#### Data to examine ####

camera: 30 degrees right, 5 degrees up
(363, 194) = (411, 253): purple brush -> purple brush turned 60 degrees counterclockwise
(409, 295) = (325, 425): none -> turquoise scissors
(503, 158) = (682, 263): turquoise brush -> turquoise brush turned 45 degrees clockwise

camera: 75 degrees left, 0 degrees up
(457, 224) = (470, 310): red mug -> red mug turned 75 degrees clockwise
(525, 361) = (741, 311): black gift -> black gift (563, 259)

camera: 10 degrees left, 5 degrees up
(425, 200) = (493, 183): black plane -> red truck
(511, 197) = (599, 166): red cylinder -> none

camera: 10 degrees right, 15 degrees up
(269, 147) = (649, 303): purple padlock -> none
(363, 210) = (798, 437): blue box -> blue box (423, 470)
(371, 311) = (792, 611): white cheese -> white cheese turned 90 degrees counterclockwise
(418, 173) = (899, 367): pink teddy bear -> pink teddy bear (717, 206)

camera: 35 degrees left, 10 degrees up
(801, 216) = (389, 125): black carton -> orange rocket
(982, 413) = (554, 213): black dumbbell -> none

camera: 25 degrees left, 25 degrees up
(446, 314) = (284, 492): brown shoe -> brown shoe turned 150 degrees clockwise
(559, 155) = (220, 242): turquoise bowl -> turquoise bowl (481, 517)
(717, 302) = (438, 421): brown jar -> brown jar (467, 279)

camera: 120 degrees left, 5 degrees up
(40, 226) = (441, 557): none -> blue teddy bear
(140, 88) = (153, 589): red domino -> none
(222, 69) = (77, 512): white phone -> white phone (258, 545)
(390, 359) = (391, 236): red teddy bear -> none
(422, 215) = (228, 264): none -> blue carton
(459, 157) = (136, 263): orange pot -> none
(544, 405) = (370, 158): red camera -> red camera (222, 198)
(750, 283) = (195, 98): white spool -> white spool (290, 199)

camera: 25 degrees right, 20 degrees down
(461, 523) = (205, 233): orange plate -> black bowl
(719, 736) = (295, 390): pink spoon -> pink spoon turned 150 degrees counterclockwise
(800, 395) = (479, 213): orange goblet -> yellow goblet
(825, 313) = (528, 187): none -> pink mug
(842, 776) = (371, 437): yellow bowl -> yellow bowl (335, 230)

####

◆ **Exercise directions**: In the answer, give the lines from the first line of the data through the line with "camera: 25 degrees left, 25 degrees up", exactly as they appear and with no additions.

◆ **Solution**:
camera: 30 degrees right, 5 degrees up
(363, 194) = (411, 253): purple brush -> purple brush turned 60 degrees counterclockwise
(409, 295) = (325, 425): none -> turquoise scissors
(503, 158) = (682, 263): turquoise brush -> turquoise brush turned 45 degrees clockwise

camera: 75 degrees left, 0 degrees up
(457, 224) = (470, 310): red mug -> red mug turned 75 degrees clockwise
(525, 361) = (741, 311): black gift -> black gift (563, 259)

camera: 10 degrees left, 5 degrees up
(425, 200) = (493, 183): black plane -> red truck
(511, 197) = (599, 166): red cylinder -> none

camera: 10 degrees right, 15 degrees up
(269, 147) = (649, 303): purple padlock -> none
(363, 210) = (798, 437): blue box -> blue box (423, 470)
(371, 311) = (792, 611): white cheese -> white cheese turned 90 degrees counterclockwise
(418, 173) = (899, 367): pink teddy bear -> pink teddy bear (717, 206)

camera: 35 degrees left, 10 degrees up
(801, 216) = (389, 125): black carton -> orange rocket
(982, 413) = (554, 213): black dumbbell -> none

camera: 25 degrees left, 25 degrees up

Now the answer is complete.